» WHAT TO DO
Please repeat the whole listing exactly, but leave out any picture it holds.
------ AVAILABLE DATA
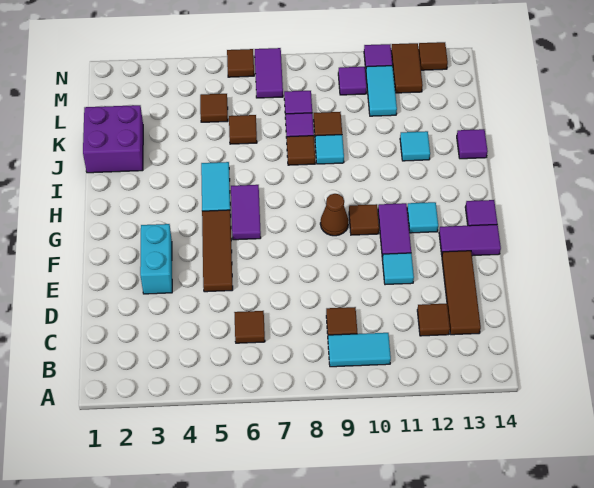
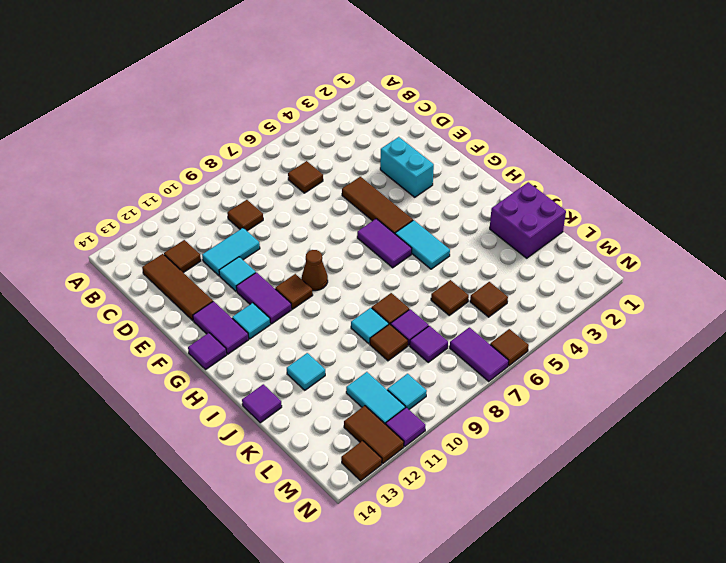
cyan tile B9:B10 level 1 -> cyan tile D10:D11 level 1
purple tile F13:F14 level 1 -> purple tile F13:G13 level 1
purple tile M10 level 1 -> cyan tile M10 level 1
------------
» OUTPUT BELOW
cyan tile B9:B10 level 1 -> cyan tile D10:D11 level 1
purple tile F13:F14 level 1 -> purple tile F13:G13 level 1
purple tile M10 level 1 -> cyan tile M10 level 1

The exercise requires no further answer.